··· Material provided ···
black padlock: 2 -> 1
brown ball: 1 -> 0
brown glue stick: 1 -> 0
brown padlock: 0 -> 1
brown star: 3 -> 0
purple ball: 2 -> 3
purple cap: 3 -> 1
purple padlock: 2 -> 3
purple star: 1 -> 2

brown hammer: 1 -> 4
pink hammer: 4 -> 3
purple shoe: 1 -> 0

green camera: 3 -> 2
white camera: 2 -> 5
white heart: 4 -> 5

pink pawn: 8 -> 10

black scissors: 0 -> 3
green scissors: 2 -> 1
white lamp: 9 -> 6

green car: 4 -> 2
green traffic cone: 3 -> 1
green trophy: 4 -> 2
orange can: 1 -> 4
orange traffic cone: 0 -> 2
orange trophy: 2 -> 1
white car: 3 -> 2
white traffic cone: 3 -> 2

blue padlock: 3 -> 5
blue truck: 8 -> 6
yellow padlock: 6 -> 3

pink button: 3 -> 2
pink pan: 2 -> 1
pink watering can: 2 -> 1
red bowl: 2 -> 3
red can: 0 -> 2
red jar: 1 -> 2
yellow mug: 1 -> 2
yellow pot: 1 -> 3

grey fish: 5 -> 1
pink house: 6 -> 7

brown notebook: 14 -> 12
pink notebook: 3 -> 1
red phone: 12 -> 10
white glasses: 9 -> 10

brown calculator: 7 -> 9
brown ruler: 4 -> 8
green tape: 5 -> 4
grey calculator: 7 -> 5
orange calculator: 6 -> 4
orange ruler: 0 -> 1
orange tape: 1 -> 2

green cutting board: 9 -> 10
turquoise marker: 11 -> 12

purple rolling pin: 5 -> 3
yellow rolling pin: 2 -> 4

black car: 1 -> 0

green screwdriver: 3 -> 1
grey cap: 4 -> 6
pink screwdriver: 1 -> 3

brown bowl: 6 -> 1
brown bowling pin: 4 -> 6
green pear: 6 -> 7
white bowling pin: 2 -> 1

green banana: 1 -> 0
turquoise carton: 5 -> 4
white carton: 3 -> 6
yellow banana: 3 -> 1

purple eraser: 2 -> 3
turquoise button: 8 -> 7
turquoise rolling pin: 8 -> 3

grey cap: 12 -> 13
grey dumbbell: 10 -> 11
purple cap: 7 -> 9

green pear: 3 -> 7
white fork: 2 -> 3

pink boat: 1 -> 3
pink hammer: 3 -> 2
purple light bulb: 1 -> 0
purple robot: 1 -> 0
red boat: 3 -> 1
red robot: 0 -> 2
···
Retype, exactly as written, each line from the one containing "pink pawn: 8 -> 10" through the last line of the listing above, and leave out all other lines.

> [Result of this exercise]
pink pawn: 8 -> 10

black scissors: 0 -> 3
green scissors: 2 -> 1
white lamp: 9 -> 6

green car: 4 -> 2
green traffic cone: 3 -> 1
green trophy: 4 -> 2
orange can: 1 -> 4
orange traffic cone: 0 -> 2
orange trophy: 2 -> 1
white car: 3 -> 2
white traffic cone: 3 -> 2

blue padlock: 3 -> 5
blue truck: 8 -> 6
yellow padlock: 6 -> 3

pink button: 3 -> 2
pink pan: 2 -> 1
pink watering can: 2 -> 1
red bowl: 2 -> 3
red can: 0 -> 2
red jar: 1 -> 2
yellow mug: 1 -> 2
yellow pot: 1 -> 3

grey fish: 5 -> 1
pink house: 6 -> 7

brown notebook: 14 -> 12
pink notebook: 3 -> 1
red phone: 12 -> 10
white glasses: 9 -> 10

brown calculator: 7 -> 9
brown ruler: 4 -> 8
green tape: 5 -> 4
grey calculator: 7 -> 5
orange calculator: 6 -> 4
orange ruler: 0 -> 1
orange tape: 1 -> 2

green cutting board: 9 -> 10
turquoise marker: 11 -> 12

purple rolling pin: 5 -> 3
yellow rolling pin: 2 -> 4

black car: 1 -> 0

green screwdriver: 3 -> 1
grey cap: 4 -> 6
pink screwdriver: 1 -> 3

brown bowl: 6 -> 1
brown bowling pin: 4 -> 6
green pear: 6 -> 7
white bowling pin: 2 -> 1

green banana: 1 -> 0
turquoise carton: 5 -> 4
white carton: 3 -> 6
yellow banana: 3 -> 1

purple eraser: 2 -> 3
turquoise button: 8 -> 7
turquoise rolling pin: 8 -> 3

grey cap: 12 -> 13
grey dumbbell: 10 -> 11
purple cap: 7 -> 9

green pear: 3 -> 7
white fork: 2 -> 3

pink boat: 1 -> 3
pink hammer: 3 -> 2
purple light bulb: 1 -> 0
purple robot: 1 -> 0
red boat: 3 -> 1
red robot: 0 -> 2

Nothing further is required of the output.